Records for this task -

--*--

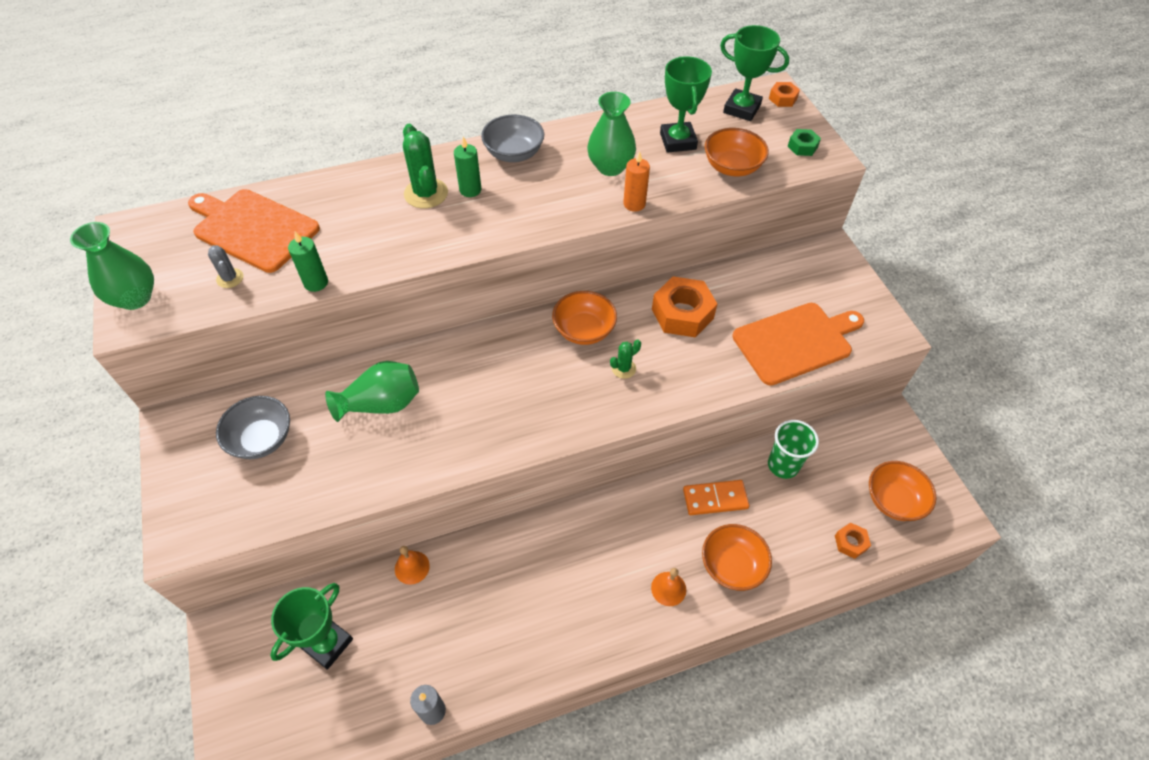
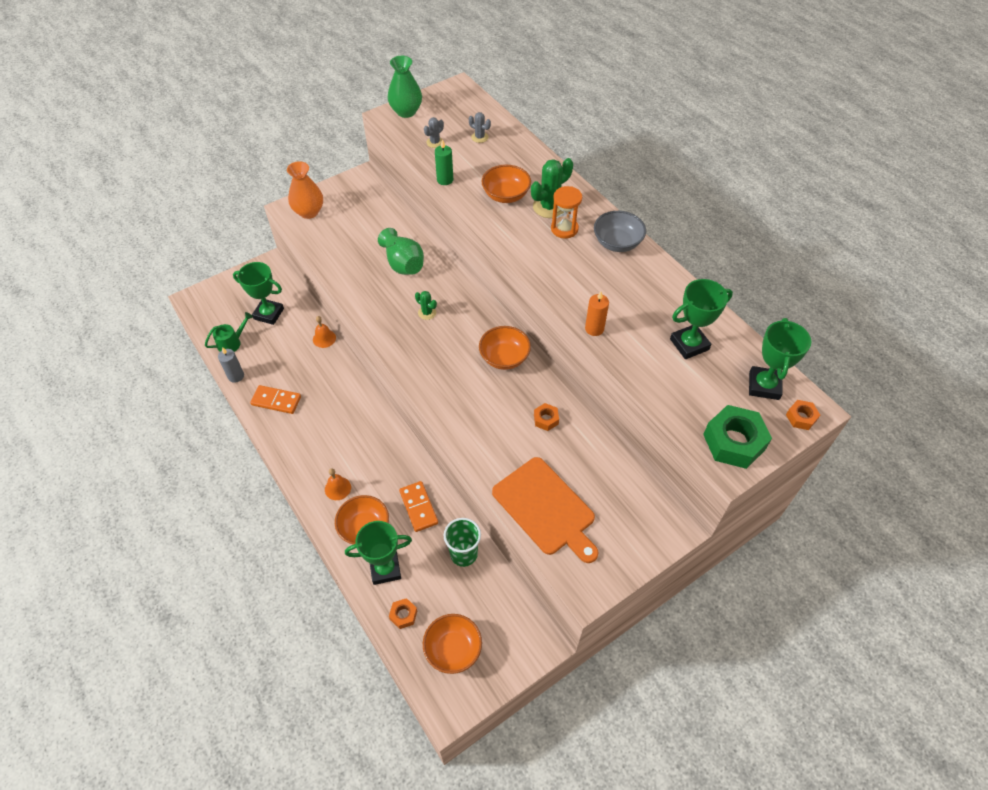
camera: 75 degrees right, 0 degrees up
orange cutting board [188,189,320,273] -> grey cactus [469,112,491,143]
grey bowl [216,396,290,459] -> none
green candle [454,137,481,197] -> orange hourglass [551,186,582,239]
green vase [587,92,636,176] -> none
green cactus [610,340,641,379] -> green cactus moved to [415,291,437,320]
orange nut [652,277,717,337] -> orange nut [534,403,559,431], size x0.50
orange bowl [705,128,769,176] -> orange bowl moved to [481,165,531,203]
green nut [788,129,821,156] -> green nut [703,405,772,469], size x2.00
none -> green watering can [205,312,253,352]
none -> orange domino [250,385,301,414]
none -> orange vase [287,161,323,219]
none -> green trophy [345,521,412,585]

--*--

The task - The lines that contain the word "moved" are wanted; copy each of them from the records.

Finished task -
green cactus [610,340,641,379] -> green cactus moved to [415,291,437,320]
orange bowl [705,128,769,176] -> orange bowl moved to [481,165,531,203]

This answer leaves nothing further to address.